## PROBLEM TO WORK ON
Each line from the one holding "TFT2 pin DC: TX -> D6" through the end of the records should be returned exactly, while pictures are skipped.

# # # # #

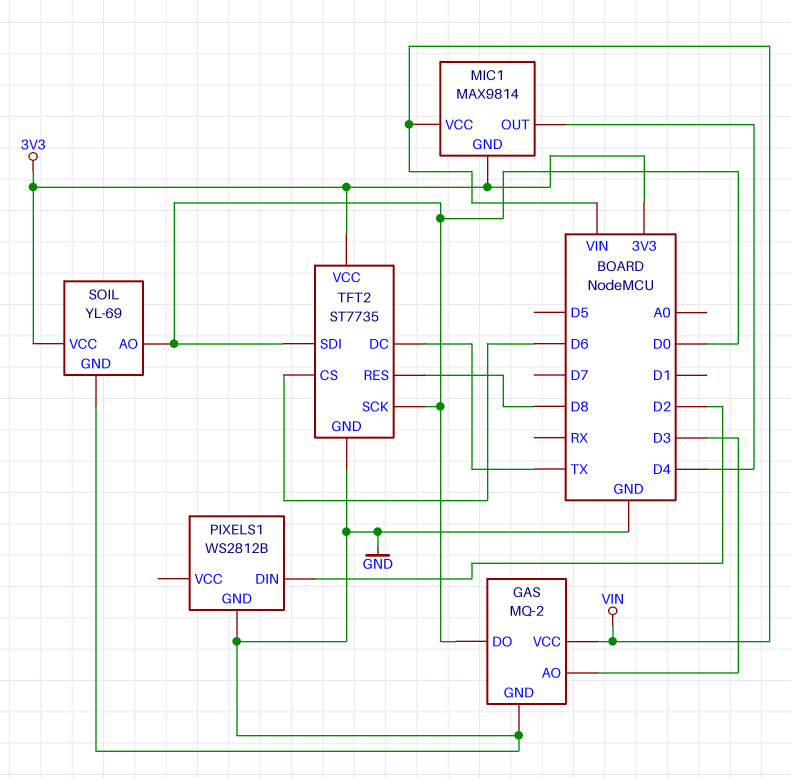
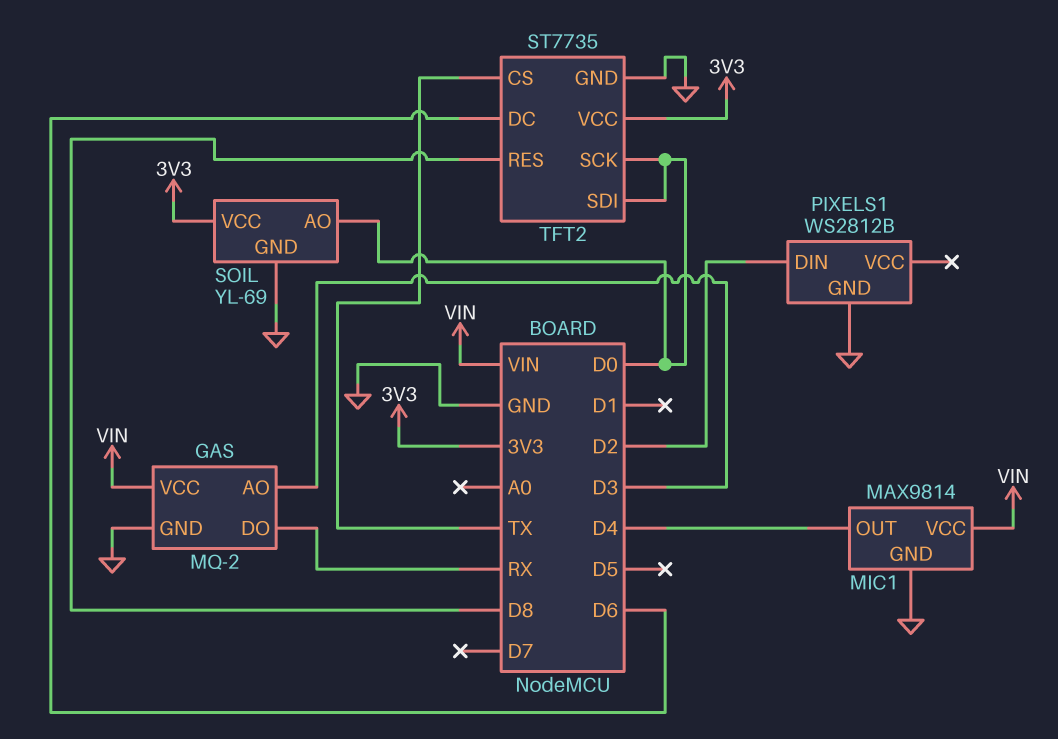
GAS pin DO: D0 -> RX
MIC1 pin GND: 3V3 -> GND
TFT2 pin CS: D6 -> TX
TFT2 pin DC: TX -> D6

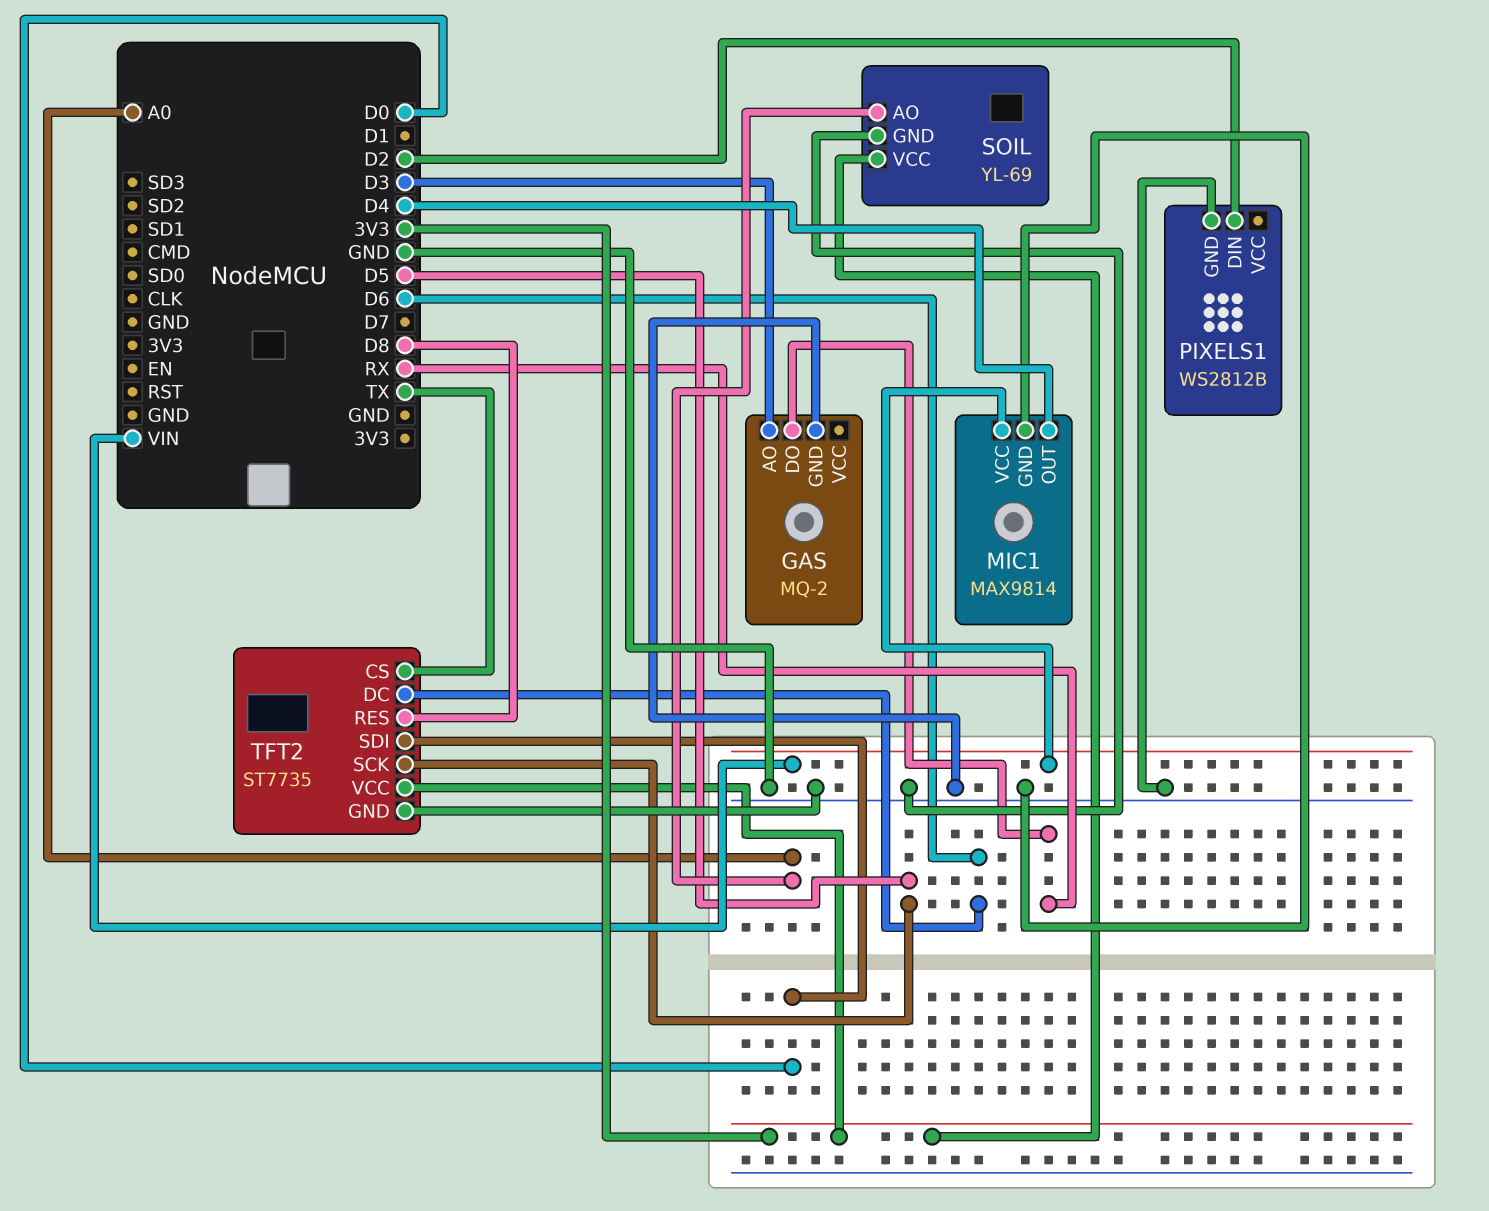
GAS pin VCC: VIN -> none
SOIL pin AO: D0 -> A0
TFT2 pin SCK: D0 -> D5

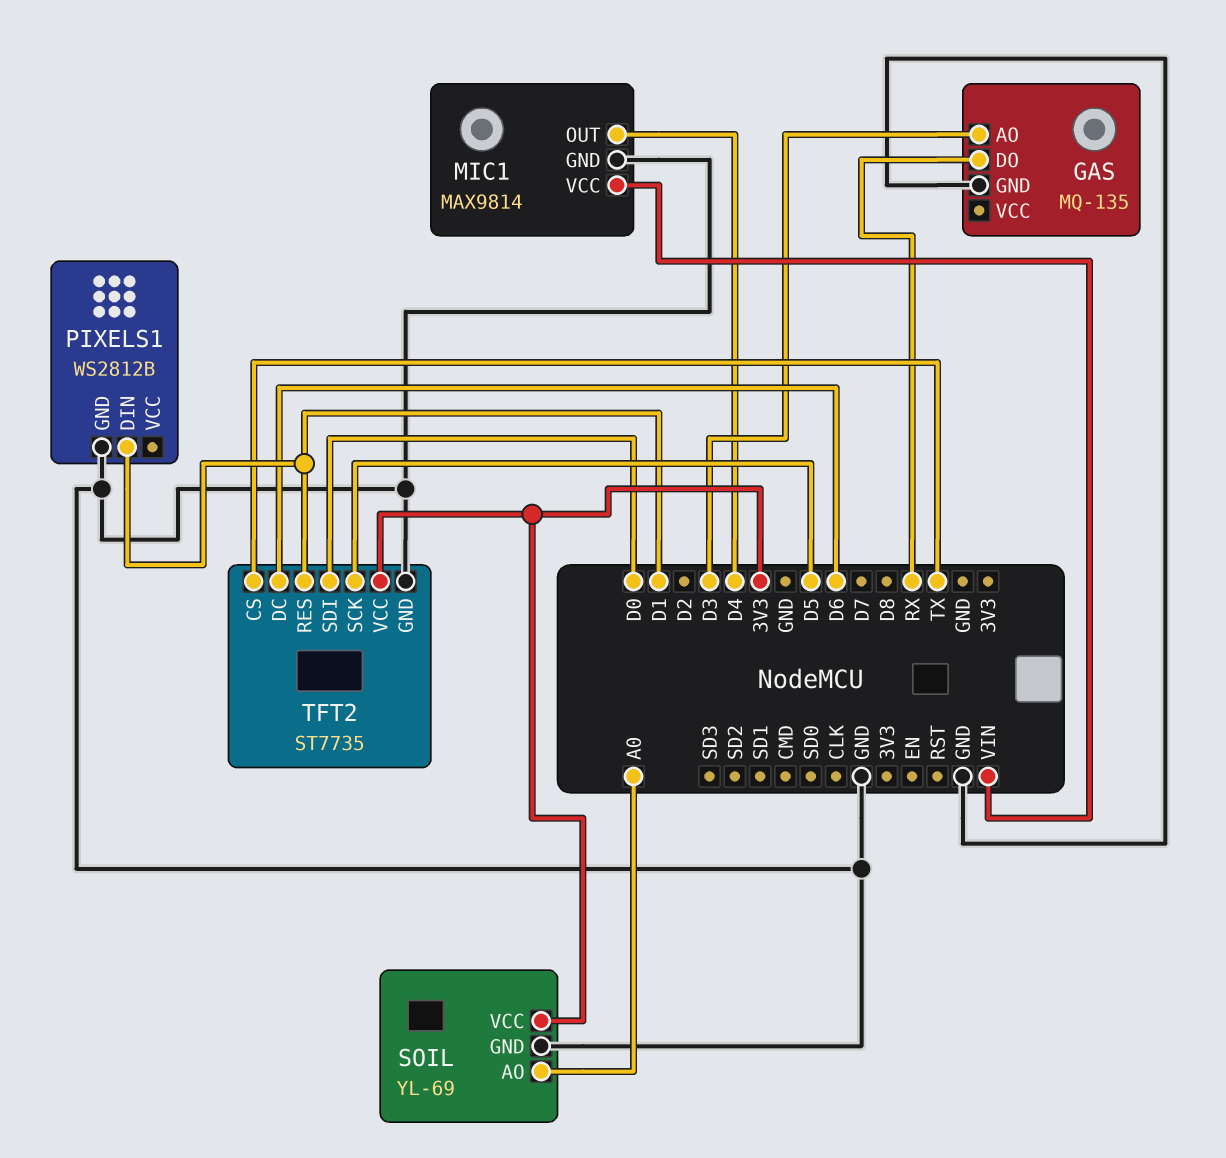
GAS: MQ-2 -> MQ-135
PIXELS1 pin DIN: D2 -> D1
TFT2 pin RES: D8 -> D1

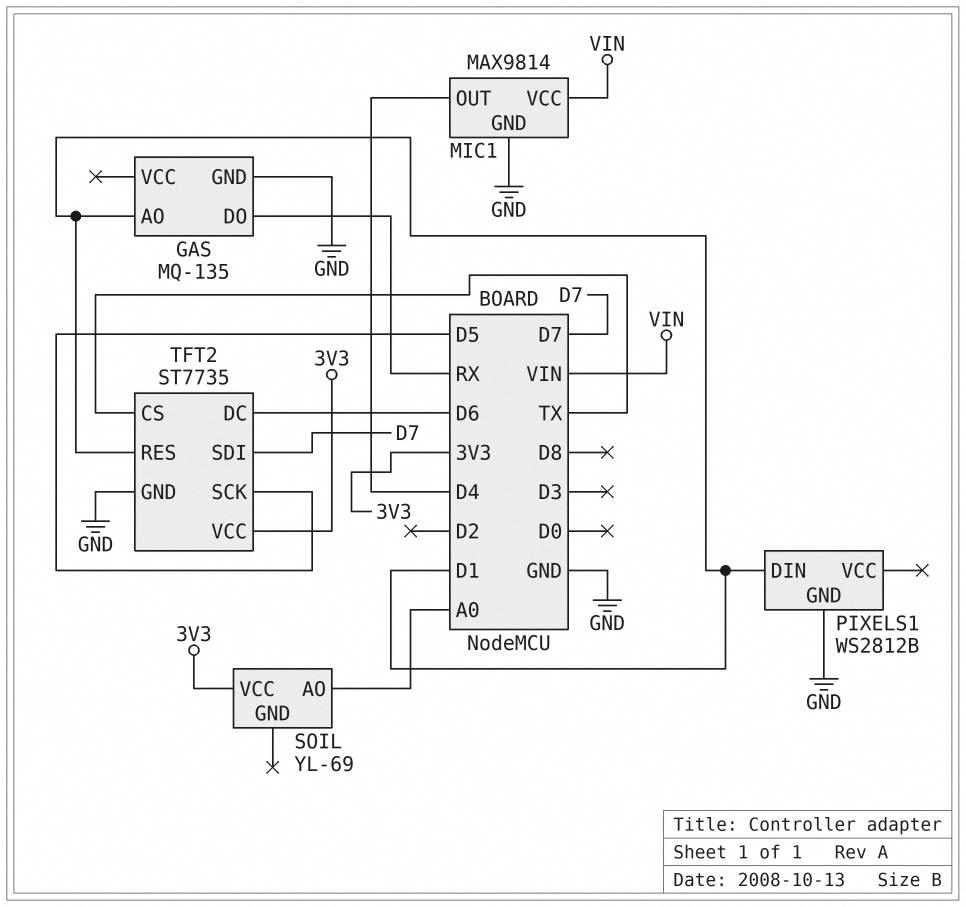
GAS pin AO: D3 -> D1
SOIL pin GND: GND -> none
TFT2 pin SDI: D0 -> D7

# # # # #

## RESPONSE TO THE TASK
TFT2 pin DC: TX -> D6

GAS pin VCC: VIN -> none
SOIL pin AO: D0 -> A0
TFT2 pin SCK: D0 -> D5

GAS: MQ-2 -> MQ-135
PIXELS1 pin DIN: D2 -> D1
TFT2 pin RES: D8 -> D1

GAS pin AO: D3 -> D1
SOIL pin GND: GND -> none
TFT2 pin SDI: D0 -> D7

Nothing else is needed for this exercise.